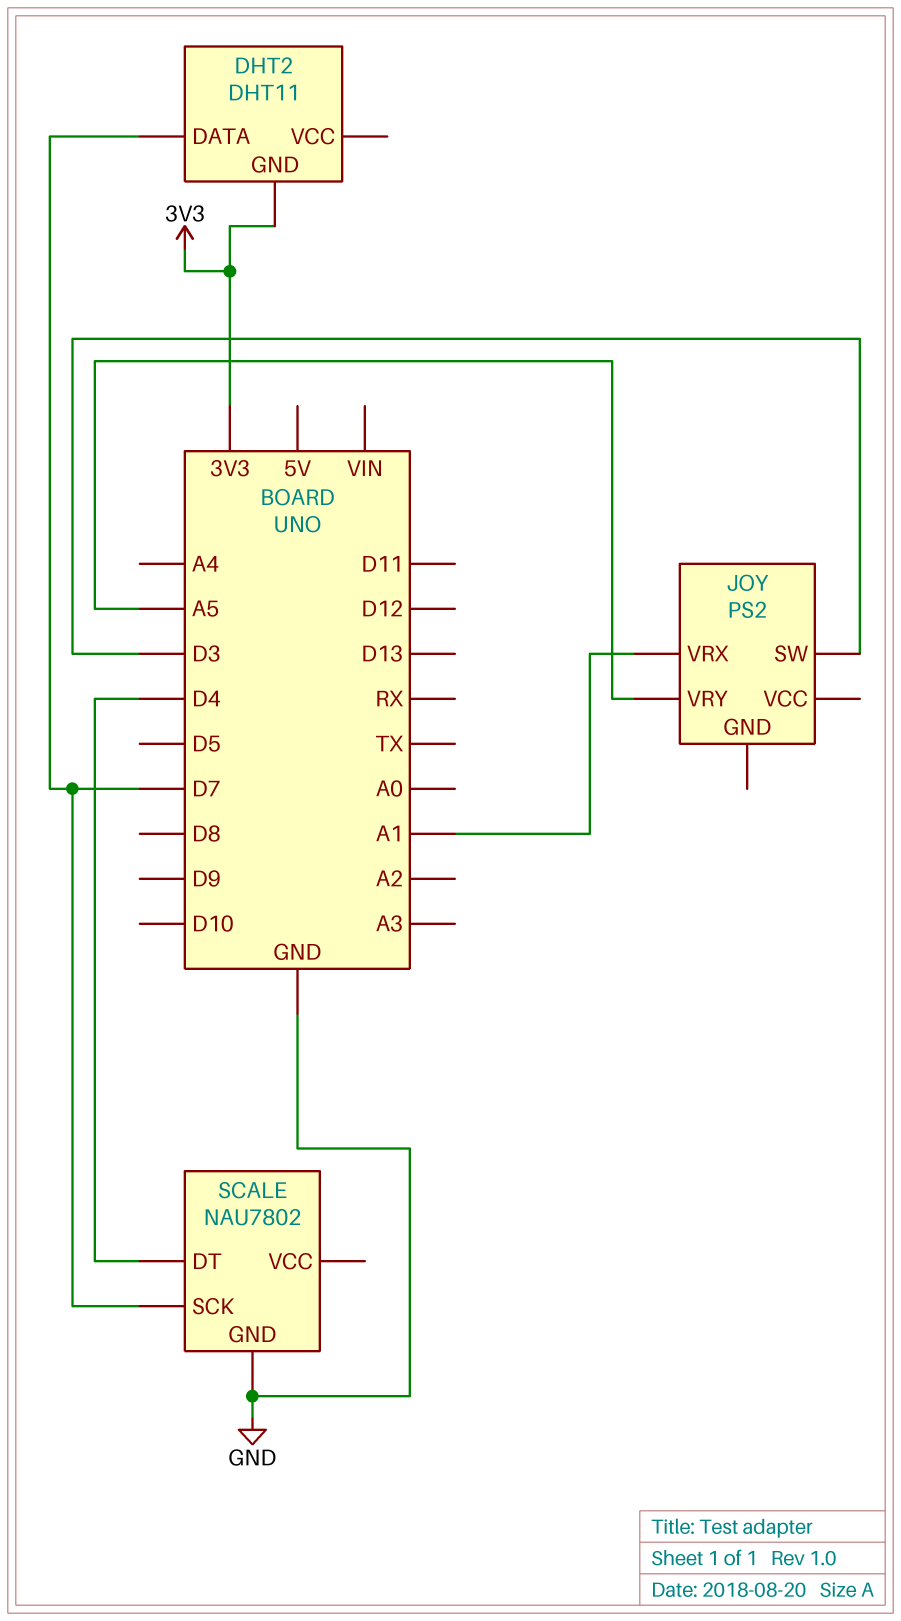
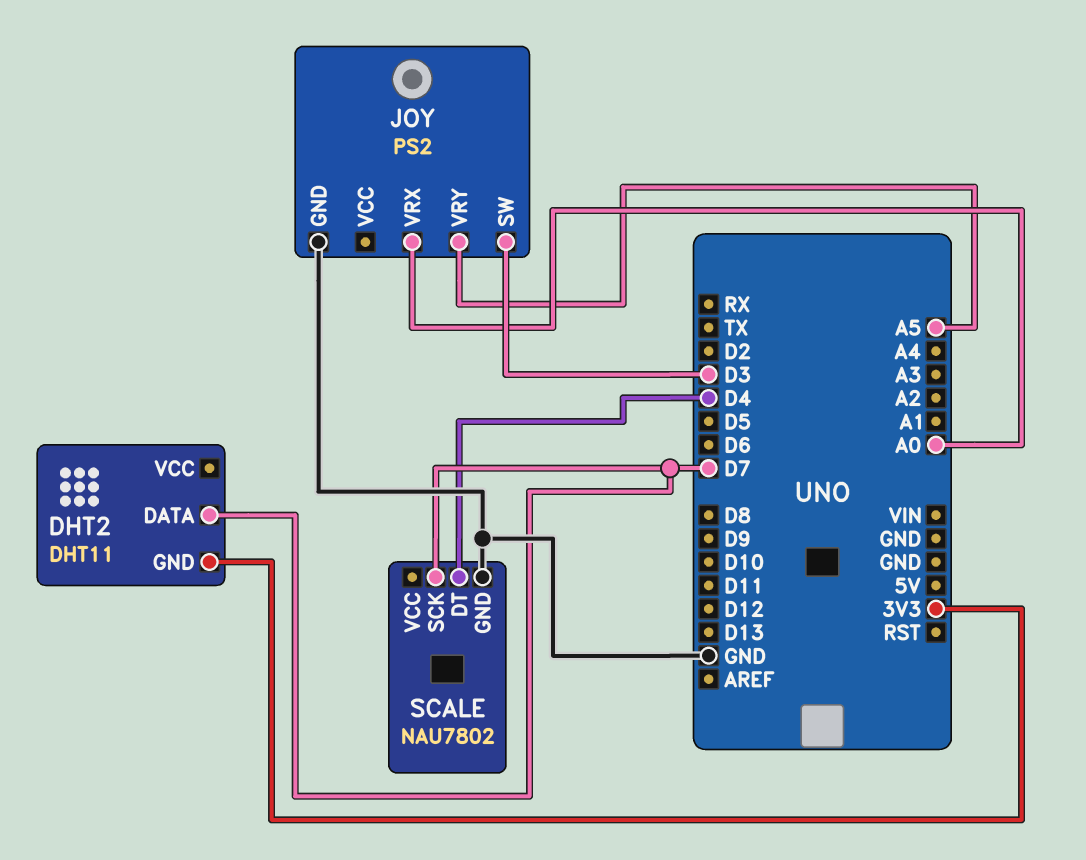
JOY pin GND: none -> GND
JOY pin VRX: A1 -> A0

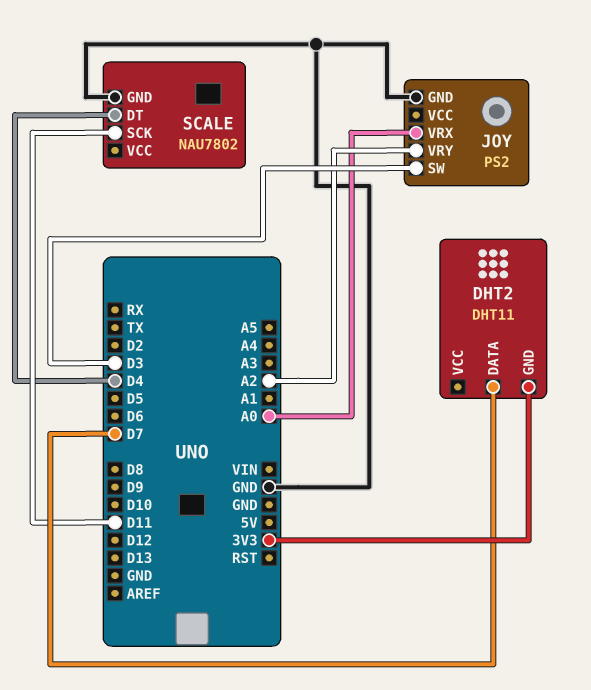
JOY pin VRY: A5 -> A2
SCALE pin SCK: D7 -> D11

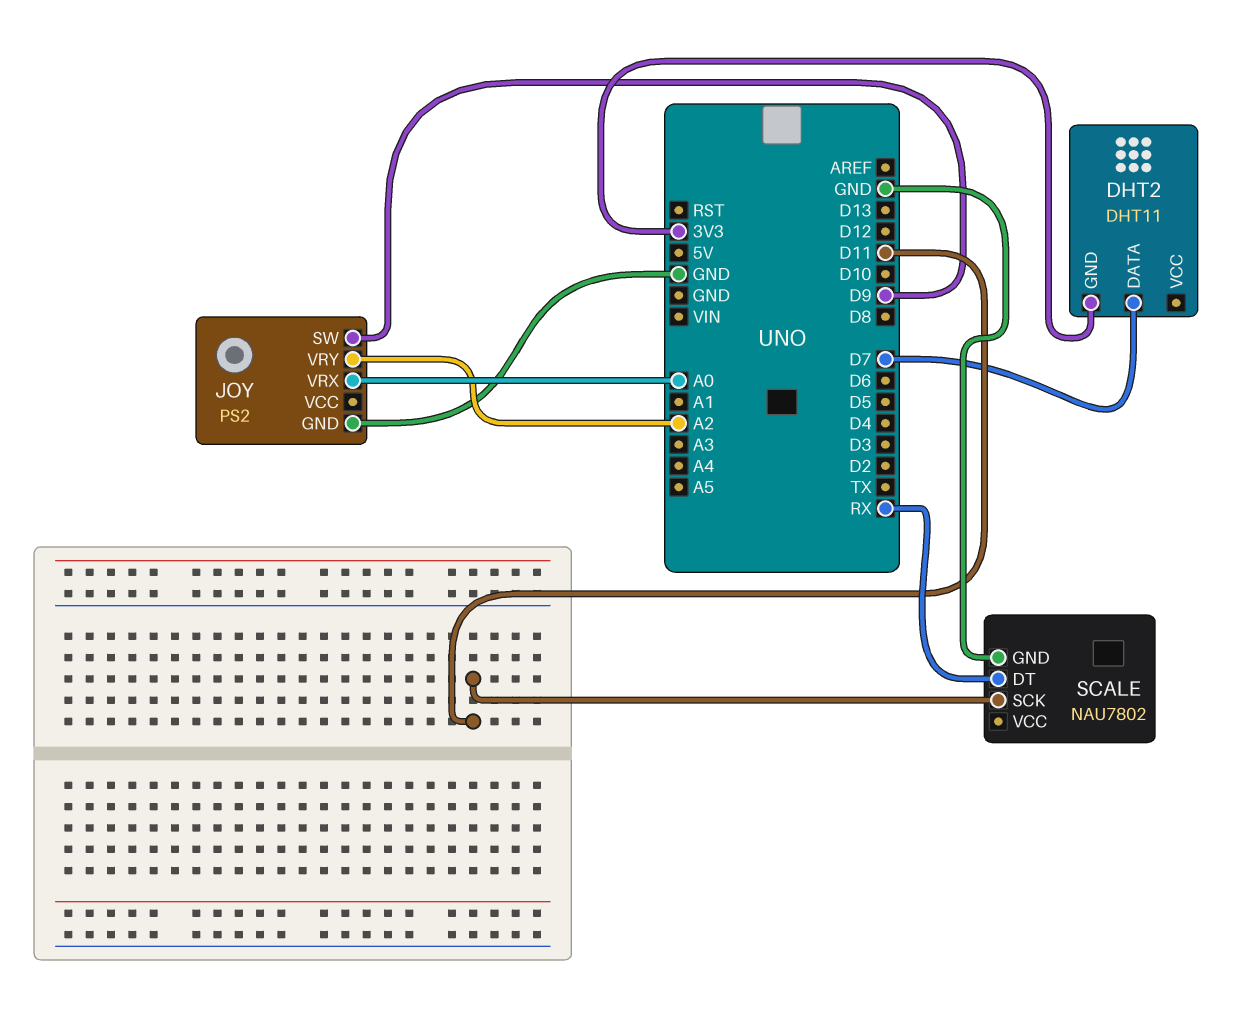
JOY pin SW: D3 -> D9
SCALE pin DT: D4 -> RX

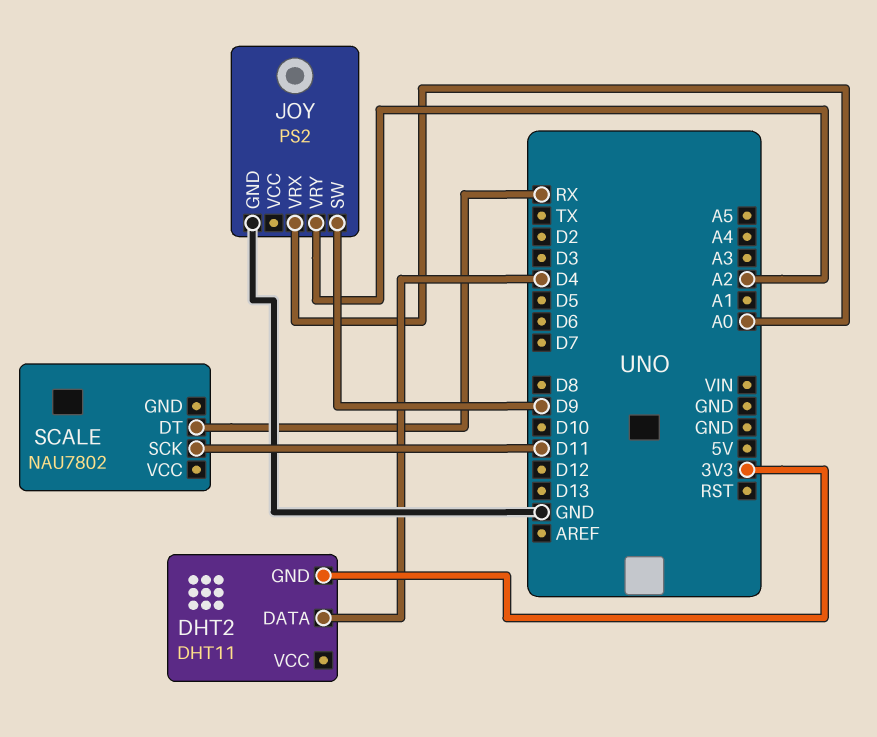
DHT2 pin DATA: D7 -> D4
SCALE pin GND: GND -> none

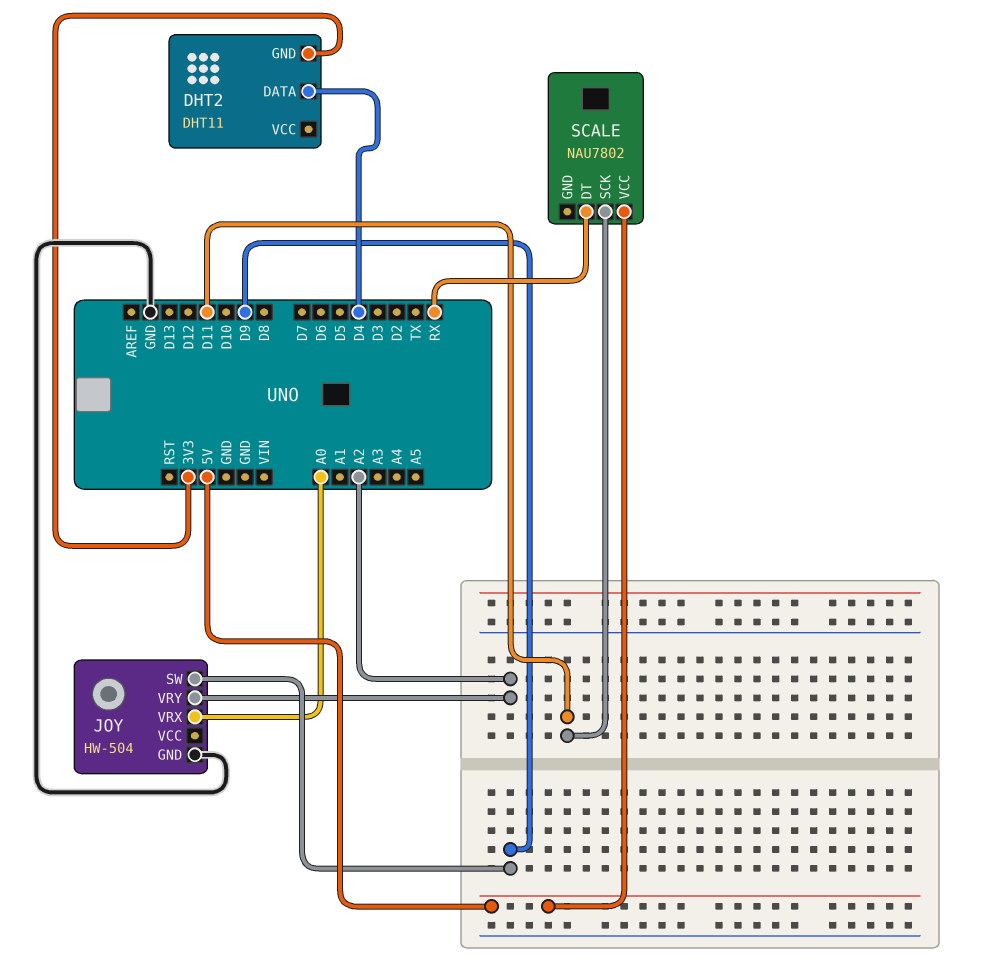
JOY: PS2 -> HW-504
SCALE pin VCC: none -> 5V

______________________________

> [DIRECTIONS FOR THIS TASK]
Go through the entries above and report every line in which the word "SCALE" appears.

> [TASK SOLUTION]
SCALE pin SCK: D7 -> D11
SCALE pin DT: D4 -> RX
SCALE pin GND: GND -> none
SCALE pin VCC: none -> 5V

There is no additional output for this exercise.